ASSIGNMENT
Among the entries below, only the lines from the one with "List objects with" through the one with "Provide list of" are to be retyped, exactly and without pictures.

--- DATA ---

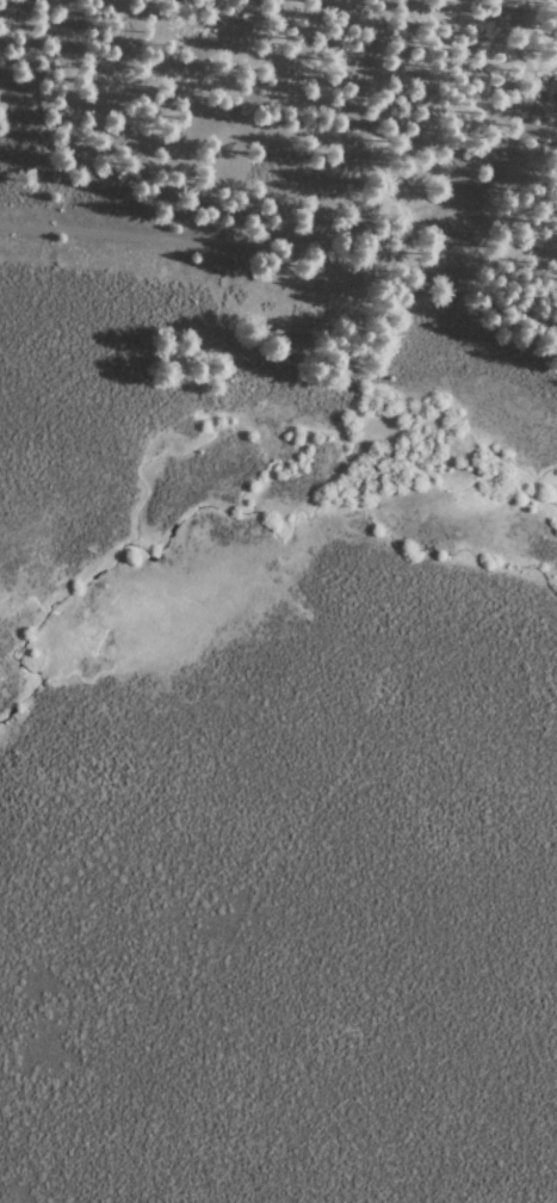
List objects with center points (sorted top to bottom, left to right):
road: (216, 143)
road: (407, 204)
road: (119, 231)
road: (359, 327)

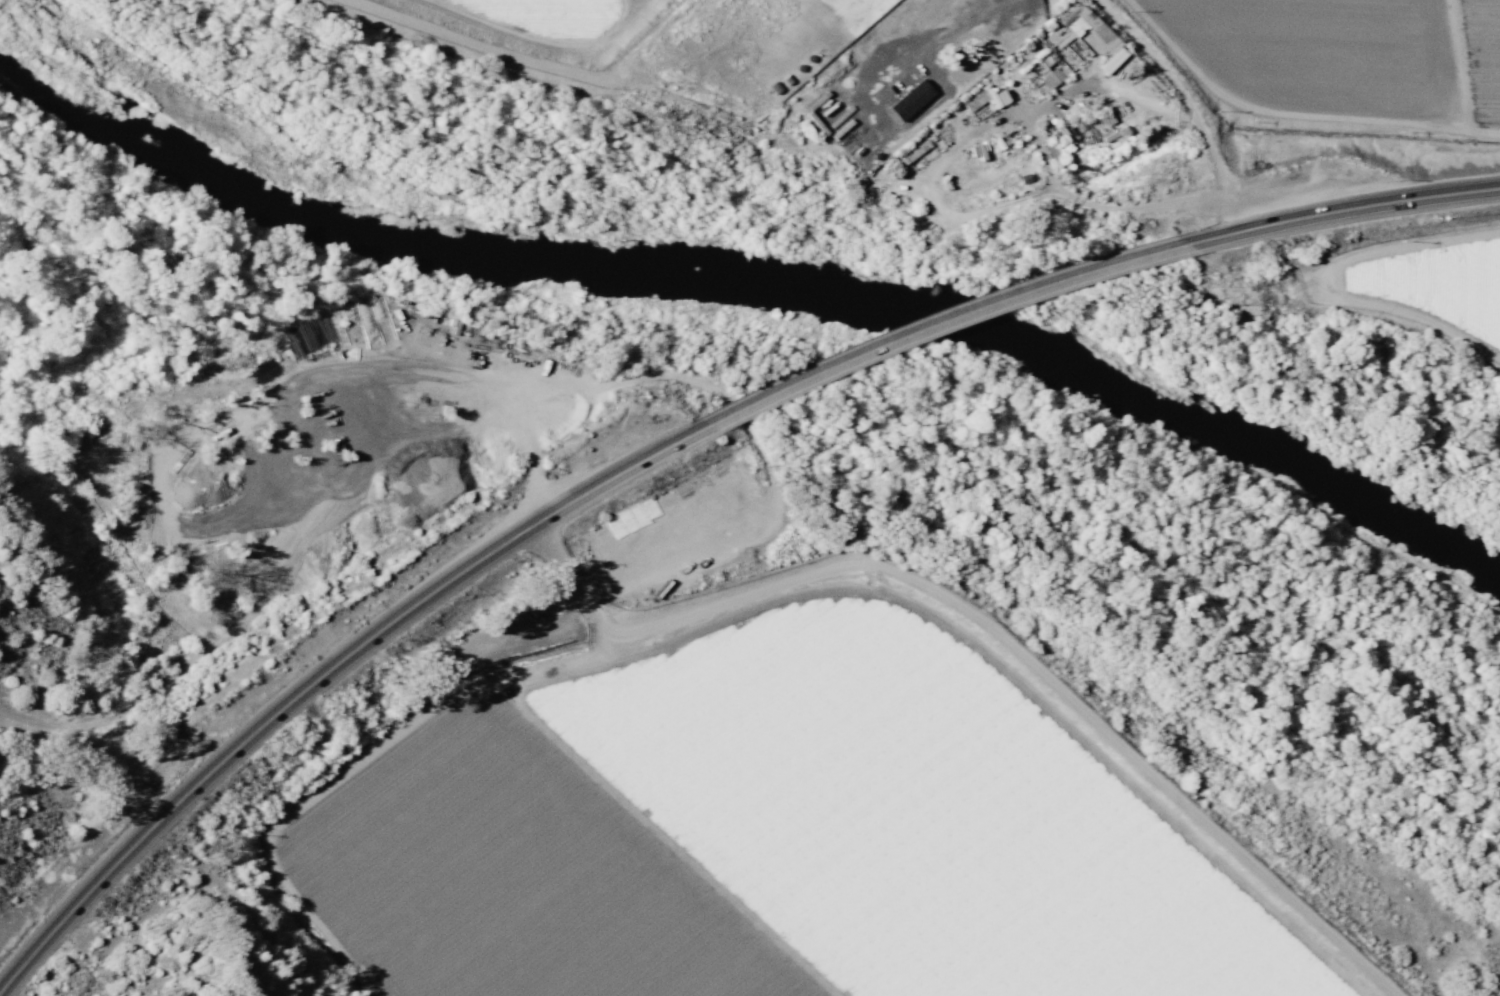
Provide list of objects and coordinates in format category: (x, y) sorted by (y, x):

---
--- DATA ---

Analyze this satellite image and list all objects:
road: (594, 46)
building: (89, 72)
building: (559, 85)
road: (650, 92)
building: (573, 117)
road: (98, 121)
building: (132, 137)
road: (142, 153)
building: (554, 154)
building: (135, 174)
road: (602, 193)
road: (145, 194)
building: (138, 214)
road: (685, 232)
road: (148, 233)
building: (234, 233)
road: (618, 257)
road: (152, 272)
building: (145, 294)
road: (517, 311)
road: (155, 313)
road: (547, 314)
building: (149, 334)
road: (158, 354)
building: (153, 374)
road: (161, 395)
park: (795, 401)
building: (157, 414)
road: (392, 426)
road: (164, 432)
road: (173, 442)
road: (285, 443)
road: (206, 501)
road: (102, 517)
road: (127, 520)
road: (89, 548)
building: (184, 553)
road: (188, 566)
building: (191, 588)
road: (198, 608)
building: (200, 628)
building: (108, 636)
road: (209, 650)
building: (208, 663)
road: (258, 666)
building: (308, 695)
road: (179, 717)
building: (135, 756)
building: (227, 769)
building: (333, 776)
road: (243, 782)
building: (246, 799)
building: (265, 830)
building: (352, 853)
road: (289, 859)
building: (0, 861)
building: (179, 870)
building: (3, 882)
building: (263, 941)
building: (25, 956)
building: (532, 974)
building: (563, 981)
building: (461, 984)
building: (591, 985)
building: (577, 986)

---
--- DATA ---

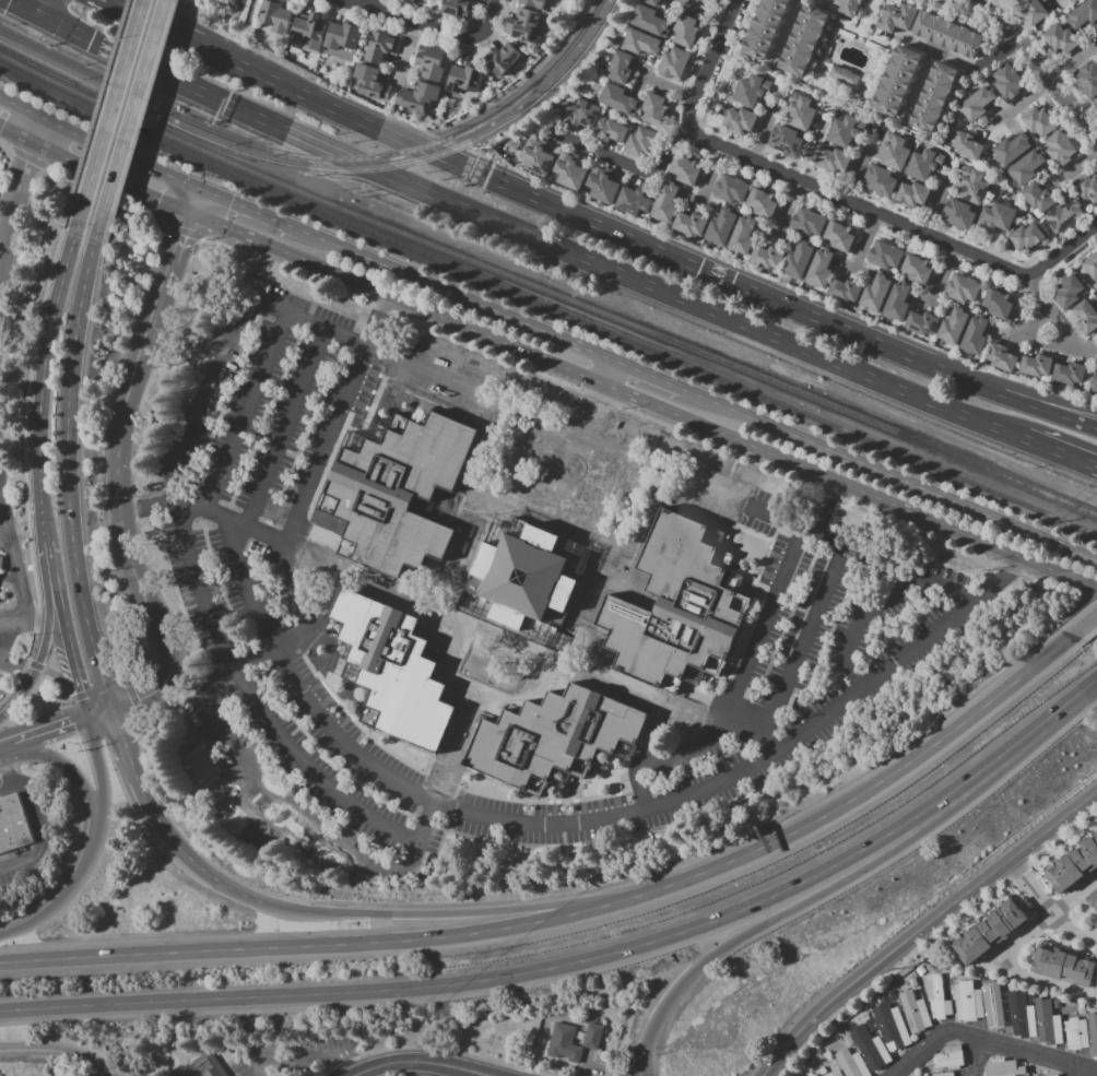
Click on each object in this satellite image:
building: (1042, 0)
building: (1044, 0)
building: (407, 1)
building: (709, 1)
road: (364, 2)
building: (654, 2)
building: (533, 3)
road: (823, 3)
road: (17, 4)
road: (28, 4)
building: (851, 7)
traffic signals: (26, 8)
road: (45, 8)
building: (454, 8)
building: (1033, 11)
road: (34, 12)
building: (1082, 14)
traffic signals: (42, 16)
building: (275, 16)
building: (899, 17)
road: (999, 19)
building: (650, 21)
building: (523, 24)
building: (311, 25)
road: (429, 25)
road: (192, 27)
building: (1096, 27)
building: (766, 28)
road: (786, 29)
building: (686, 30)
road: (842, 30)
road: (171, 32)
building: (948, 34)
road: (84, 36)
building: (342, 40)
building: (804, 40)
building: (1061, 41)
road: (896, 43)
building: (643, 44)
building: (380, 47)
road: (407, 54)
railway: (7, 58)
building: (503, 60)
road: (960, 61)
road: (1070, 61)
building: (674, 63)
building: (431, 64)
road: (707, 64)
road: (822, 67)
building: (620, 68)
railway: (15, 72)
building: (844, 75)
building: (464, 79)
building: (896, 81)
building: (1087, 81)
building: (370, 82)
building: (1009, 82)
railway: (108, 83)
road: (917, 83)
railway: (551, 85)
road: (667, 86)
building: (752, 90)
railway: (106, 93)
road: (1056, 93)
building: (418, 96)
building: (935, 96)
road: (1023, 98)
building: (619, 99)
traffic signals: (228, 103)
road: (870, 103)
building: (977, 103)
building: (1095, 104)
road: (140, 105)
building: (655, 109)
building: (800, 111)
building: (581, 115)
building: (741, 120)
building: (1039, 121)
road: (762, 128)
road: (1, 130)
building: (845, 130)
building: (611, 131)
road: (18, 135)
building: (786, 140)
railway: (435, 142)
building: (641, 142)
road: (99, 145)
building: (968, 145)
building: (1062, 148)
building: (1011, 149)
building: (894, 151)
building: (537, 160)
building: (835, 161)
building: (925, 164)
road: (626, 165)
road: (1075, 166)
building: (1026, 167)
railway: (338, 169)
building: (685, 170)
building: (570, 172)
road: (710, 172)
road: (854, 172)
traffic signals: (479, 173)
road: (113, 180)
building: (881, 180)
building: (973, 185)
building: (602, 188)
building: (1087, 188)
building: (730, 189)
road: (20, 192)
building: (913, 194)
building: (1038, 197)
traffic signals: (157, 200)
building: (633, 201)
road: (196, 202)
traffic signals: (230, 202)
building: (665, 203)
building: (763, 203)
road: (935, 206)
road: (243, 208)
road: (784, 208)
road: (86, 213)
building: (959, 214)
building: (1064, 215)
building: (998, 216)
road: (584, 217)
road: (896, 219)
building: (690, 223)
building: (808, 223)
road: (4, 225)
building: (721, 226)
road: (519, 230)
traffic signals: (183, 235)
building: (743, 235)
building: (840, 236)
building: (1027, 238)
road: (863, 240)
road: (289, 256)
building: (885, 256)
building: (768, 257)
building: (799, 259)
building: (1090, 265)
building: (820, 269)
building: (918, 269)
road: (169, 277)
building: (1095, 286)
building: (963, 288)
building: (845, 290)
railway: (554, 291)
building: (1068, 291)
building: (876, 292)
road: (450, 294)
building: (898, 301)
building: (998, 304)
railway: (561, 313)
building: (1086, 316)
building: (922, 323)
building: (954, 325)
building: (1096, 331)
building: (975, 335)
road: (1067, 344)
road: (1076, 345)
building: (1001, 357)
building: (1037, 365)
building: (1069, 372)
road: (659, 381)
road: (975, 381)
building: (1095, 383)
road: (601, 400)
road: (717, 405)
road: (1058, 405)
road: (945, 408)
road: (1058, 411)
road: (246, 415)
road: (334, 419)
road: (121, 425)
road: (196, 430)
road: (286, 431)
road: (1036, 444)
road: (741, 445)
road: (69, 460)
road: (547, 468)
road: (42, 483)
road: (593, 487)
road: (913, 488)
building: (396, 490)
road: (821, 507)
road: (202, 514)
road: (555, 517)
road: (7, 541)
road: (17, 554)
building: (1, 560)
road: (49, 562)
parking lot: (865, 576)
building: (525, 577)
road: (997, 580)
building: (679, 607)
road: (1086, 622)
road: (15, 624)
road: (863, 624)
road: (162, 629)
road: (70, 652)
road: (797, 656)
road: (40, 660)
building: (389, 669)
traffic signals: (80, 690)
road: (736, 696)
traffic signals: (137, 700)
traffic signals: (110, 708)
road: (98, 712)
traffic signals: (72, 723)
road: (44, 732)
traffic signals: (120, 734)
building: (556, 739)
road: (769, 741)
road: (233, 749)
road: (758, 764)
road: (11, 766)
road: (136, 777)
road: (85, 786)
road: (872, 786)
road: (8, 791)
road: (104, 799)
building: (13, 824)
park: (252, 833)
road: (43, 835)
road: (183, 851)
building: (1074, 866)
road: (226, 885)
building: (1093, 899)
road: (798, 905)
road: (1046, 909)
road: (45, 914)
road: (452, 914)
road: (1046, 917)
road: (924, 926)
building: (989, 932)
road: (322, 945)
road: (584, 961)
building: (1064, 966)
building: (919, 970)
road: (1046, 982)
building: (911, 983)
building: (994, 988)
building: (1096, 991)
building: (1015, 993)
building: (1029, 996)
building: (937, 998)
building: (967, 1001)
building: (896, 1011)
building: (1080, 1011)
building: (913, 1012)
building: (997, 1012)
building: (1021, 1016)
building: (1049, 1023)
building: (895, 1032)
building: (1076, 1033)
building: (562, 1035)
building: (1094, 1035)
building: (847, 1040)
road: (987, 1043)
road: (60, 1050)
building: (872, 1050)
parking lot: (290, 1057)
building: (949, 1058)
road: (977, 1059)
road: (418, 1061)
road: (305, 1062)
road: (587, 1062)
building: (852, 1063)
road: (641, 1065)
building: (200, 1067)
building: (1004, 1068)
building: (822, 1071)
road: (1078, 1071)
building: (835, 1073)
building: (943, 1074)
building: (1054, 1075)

---

TASK RESPONSE
List objects with center points (sorted top to bottom, left to right):
road: (216, 143)
road: (407, 204)
road: (119, 231)
road: (359, 327)

Provide list of objects and coordinates in format category: (x, y) sorted by (y, x):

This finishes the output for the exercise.